WHAT TO DO:
Count the lines in the records below that contain the string "alto", matching case exactly. Give only the number.
....................
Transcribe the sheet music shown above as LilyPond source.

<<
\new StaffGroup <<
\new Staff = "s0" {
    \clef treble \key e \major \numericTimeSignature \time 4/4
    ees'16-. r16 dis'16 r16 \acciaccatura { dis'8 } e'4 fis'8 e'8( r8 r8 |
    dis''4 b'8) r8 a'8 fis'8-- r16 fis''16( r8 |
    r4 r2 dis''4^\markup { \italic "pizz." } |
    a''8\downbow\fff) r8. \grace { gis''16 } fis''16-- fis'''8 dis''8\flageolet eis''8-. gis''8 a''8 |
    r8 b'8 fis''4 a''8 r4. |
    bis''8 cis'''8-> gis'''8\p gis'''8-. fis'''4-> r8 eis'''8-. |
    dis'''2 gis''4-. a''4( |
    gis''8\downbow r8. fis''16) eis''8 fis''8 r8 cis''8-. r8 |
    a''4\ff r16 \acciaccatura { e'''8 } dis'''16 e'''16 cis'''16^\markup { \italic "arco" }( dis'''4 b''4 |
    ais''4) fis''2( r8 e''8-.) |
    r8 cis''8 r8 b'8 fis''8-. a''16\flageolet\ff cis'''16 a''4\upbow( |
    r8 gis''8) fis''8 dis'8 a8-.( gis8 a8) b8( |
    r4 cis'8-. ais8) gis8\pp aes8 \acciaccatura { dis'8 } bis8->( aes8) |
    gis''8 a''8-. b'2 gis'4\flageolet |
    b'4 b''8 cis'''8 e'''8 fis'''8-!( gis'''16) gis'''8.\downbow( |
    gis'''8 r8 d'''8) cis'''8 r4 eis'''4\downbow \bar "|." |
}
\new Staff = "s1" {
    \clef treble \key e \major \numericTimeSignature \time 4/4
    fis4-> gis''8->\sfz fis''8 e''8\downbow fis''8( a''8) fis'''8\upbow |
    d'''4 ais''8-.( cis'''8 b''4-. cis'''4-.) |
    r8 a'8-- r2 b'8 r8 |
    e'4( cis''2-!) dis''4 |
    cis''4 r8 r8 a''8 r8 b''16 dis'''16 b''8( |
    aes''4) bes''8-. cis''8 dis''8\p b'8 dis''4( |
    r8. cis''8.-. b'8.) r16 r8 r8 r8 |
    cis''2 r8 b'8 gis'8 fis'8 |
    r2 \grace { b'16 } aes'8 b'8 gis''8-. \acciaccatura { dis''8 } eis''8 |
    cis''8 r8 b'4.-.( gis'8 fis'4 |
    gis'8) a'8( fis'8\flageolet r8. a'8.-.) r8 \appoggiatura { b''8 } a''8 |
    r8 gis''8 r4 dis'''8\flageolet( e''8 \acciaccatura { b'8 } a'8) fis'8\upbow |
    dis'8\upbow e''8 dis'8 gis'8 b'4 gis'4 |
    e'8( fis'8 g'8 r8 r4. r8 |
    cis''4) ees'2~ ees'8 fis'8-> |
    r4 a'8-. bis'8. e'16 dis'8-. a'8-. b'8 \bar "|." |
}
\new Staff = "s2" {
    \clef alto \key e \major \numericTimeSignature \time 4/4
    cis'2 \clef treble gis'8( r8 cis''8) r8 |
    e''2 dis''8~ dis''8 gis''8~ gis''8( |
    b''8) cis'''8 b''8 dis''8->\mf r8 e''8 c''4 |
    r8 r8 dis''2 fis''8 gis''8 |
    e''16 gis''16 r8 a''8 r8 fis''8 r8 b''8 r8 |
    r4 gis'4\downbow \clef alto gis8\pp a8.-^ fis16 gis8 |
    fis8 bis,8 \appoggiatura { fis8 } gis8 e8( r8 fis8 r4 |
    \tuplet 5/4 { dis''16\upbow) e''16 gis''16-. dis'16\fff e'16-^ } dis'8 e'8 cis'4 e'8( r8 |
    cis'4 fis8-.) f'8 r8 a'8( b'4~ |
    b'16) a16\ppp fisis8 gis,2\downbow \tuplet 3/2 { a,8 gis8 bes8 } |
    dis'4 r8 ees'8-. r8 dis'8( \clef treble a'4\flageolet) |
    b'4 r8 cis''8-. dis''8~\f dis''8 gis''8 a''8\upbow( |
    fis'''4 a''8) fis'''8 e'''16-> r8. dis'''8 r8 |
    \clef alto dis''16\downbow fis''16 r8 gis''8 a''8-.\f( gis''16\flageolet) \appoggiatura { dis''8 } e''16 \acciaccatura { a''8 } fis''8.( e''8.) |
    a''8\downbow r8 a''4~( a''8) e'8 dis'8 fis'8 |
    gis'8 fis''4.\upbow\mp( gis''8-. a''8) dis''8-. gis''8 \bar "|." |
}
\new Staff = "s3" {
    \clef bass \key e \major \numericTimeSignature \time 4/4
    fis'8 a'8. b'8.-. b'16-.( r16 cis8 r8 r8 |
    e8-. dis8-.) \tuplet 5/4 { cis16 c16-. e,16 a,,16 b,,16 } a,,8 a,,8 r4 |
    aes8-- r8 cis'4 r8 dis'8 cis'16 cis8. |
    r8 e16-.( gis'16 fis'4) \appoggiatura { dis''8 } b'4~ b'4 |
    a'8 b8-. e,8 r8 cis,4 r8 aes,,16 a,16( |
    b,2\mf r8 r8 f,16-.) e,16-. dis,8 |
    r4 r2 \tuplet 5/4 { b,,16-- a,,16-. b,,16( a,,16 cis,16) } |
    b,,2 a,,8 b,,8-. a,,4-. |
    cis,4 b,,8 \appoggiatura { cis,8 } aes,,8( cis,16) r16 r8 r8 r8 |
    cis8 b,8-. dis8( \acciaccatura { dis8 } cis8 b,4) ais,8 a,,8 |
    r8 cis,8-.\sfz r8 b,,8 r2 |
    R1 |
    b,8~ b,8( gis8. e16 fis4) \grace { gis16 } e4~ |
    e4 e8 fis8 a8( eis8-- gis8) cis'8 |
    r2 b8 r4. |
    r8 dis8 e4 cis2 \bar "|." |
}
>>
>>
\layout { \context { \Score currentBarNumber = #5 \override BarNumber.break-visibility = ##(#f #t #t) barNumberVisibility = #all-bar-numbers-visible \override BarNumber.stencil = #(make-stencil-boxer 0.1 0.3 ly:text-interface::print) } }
....................
FULL ANSWER:
3